> _Study material_:
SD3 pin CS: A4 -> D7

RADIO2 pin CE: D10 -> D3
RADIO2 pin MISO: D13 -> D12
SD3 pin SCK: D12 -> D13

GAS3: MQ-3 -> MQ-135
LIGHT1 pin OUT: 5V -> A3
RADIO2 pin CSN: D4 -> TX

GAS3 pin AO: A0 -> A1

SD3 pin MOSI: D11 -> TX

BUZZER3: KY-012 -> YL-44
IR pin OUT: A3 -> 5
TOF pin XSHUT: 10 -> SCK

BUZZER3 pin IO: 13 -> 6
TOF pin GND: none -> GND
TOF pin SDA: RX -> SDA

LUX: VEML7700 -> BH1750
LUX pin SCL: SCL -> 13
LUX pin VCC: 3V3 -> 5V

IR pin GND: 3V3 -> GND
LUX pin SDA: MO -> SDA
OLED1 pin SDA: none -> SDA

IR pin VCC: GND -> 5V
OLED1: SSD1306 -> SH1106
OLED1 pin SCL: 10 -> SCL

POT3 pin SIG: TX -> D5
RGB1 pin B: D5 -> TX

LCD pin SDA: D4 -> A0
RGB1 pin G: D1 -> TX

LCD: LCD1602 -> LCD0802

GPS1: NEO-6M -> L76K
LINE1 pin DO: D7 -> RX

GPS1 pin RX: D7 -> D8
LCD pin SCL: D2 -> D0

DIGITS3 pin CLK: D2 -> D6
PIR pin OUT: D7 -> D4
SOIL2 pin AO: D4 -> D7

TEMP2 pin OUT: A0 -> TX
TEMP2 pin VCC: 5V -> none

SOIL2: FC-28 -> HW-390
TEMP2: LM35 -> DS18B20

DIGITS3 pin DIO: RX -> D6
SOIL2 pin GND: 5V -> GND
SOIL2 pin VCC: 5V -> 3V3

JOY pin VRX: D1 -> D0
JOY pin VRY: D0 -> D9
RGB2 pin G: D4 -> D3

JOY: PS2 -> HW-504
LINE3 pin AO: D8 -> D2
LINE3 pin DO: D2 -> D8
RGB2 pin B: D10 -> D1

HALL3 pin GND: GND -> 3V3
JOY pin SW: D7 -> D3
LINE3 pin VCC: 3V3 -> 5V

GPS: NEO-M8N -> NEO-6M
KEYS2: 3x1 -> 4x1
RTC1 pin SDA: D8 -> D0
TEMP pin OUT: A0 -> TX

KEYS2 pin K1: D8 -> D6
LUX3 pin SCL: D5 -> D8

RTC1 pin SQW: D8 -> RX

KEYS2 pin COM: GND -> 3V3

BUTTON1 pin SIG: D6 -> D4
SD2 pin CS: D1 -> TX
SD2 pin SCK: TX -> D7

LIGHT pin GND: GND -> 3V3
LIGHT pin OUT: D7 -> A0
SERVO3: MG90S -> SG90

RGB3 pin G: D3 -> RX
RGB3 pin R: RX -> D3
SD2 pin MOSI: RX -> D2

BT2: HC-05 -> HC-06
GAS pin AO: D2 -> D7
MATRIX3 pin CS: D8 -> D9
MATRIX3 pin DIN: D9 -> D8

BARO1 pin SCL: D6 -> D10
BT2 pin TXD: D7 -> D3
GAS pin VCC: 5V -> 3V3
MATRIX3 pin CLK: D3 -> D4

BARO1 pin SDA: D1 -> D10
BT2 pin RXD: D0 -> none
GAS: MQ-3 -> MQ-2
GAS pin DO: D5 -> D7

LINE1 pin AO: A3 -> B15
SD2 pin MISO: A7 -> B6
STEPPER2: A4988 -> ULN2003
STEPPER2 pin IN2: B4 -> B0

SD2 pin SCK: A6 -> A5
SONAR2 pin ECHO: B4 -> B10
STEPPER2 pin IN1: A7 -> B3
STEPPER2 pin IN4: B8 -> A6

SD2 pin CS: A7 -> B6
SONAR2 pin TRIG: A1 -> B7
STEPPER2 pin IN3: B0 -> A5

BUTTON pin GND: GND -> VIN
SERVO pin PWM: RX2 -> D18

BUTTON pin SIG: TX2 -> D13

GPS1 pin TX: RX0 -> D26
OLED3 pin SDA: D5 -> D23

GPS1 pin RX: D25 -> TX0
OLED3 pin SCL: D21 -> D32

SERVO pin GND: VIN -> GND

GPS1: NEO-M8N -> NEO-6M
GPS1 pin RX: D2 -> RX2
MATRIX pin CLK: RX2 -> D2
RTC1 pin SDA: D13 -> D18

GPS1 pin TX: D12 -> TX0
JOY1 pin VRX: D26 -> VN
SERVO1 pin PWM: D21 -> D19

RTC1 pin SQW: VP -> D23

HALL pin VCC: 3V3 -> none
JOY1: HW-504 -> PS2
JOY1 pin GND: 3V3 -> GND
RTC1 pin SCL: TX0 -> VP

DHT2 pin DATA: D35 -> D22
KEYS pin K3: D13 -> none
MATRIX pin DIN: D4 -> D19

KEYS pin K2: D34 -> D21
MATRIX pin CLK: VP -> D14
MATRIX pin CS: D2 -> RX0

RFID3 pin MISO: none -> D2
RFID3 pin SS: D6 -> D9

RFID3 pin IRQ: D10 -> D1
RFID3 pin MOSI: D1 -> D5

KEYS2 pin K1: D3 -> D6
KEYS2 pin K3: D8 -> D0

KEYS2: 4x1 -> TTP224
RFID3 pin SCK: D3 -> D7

> _Your task_: Only one stretch of the entries above is wanted: the lines from the one containing "GAS3 pin AO: A0 -> A1" through the one containing "PIR pin OUT: D7 -> D4". Please reproduce it exactly.

> _Written answer_:
GAS3 pin AO: A0 -> A1

SD3 pin MOSI: D11 -> TX

BUZZER3: KY-012 -> YL-44
IR pin OUT: A3 -> 5
TOF pin XSHUT: 10 -> SCK

BUZZER3 pin IO: 13 -> 6
TOF pin GND: none -> GND
TOF pin SDA: RX -> SDA

LUX: VEML7700 -> BH1750
LUX pin SCL: SCL -> 13
LUX pin VCC: 3V3 -> 5V

IR pin GND: 3V3 -> GND
LUX pin SDA: MO -> SDA
OLED1 pin SDA: none -> SDA

IR pin VCC: GND -> 5V
OLED1: SSD1306 -> SH1106
OLED1 pin SCL: 10 -> SCL

POT3 pin SIG: TX -> D5
RGB1 pin B: D5 -> TX

LCD pin SDA: D4 -> A0
RGB1 pin G: D1 -> TX

LCD: LCD1602 -> LCD0802

GPS1: NEO-6M -> L76K
LINE1 pin DO: D7 -> RX

GPS1 pin RX: D7 -> D8
LCD pin SCL: D2 -> D0

DIGITS3 pin CLK: D2 -> D6
PIR pin OUT: D7 -> D4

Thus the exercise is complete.